##### WORKING DATA #####

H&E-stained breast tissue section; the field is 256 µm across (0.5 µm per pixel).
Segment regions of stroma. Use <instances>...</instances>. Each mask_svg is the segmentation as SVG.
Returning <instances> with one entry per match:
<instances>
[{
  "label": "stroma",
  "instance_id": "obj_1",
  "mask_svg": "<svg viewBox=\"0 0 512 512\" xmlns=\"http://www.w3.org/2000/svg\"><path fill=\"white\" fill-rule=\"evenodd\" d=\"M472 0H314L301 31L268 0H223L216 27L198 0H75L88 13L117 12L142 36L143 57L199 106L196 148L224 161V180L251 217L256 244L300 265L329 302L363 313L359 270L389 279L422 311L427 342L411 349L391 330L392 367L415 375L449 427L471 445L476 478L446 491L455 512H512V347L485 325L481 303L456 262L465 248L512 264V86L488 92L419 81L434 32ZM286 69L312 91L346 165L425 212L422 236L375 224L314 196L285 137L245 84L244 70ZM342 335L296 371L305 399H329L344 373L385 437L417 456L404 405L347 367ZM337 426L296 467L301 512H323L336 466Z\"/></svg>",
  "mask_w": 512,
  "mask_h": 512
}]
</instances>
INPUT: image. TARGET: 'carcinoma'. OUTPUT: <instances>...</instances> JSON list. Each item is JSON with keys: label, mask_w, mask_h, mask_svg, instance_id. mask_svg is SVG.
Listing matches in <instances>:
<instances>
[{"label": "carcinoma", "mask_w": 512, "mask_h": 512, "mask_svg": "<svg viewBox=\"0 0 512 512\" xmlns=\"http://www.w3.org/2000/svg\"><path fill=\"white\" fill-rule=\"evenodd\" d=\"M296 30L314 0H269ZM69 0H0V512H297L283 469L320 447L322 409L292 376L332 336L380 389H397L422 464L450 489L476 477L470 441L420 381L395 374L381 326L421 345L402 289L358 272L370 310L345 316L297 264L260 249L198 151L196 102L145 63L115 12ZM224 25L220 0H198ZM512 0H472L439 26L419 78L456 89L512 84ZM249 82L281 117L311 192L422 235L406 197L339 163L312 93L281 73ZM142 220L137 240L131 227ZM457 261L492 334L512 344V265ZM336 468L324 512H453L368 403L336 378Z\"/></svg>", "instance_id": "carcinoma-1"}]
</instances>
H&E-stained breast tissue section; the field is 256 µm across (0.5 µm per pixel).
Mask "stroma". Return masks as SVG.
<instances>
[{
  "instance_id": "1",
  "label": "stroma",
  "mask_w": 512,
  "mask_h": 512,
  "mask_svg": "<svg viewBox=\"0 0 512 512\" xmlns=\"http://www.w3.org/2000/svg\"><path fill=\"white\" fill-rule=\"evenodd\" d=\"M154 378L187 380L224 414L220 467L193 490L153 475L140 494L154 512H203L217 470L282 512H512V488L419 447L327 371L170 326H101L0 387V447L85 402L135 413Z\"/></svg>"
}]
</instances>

#####

**STATED PROBLEM**
Write the listing out again, exactly as shown above.

**ANSWER TO THIS PROBLEM**
H&E-stained breast tissue section; the field is 256 µm across (0.5 µm per pixel).
Segment regions of stroma. Use <instances>...</instances>. Each mask_svg is the segmentation as SVG.
Returning <instances> with one entry per match:
<instances>
[{
  "label": "stroma",
  "instance_id": "obj_1",
  "mask_svg": "<svg viewBox=\"0 0 512 512\" xmlns=\"http://www.w3.org/2000/svg\"><path fill=\"white\" fill-rule=\"evenodd\" d=\"M472 0H314L301 31L268 0H223L216 27L198 0H75L88 13L117 12L142 36L143 57L199 106L196 148L224 161V180L251 217L256 244L300 265L329 302L363 313L359 270L389 279L422 311L427 342L411 349L391 330L392 367L415 375L449 427L471 445L476 478L446 491L455 512H512V347L485 325L481 303L456 262L465 248L512 264V86L488 92L419 81L434 32ZM286 69L312 91L346 165L425 212L422 236L375 224L314 196L285 137L245 84L244 70ZM342 335L296 371L305 399H329L344 373L385 437L417 456L404 405L347 367ZM337 426L296 467L301 512H323L336 466Z\"/></svg>",
  "mask_w": 512,
  "mask_h": 512
}]
</instances>
INPUT: image. TARGET: 'carcinoma'. OUTPUT: <instances>...</instances> JSON list. Each item is JSON with keys: label, mask_w, mask_h, mask_svg, instance_id. mask_svg is SVG.
Listing matches in <instances>:
<instances>
[{"label": "carcinoma", "mask_w": 512, "mask_h": 512, "mask_svg": "<svg viewBox=\"0 0 512 512\" xmlns=\"http://www.w3.org/2000/svg\"><path fill=\"white\" fill-rule=\"evenodd\" d=\"M296 30L314 0H269ZM69 0H0V512H297L283 469L320 447L322 409L292 376L332 336L380 389H397L422 464L450 489L476 477L470 441L420 381L395 374L381 326L421 345L402 289L358 272L370 310L345 316L297 264L260 249L198 151L196 102L145 63L115 12ZM224 25L220 0H198ZM512 0H472L439 26L419 78L456 89L512 84ZM249 82L281 117L311 192L422 235L406 197L339 163L312 93L281 73ZM142 220L137 240L131 227ZM457 261L492 334L512 344V265ZM336 468L324 512H453L368 403L336 378Z\"/></svg>", "instance_id": "carcinoma-1"}]
</instances>
H&E-stained breast tissue section; the field is 256 µm across (0.5 µm per pixel).
Mask "stroma". Return masks as SVG.
<instances>
[{
  "instance_id": "1",
  "label": "stroma",
  "mask_w": 512,
  "mask_h": 512,
  "mask_svg": "<svg viewBox=\"0 0 512 512\" xmlns=\"http://www.w3.org/2000/svg\"><path fill=\"white\" fill-rule=\"evenodd\" d=\"M154 378L187 380L224 414L220 467L193 490L153 475L140 494L154 512H203L217 470L282 512H512V488L419 447L327 371L170 326H101L0 387V447L85 402L135 413Z\"/></svg>"
}]
</instances>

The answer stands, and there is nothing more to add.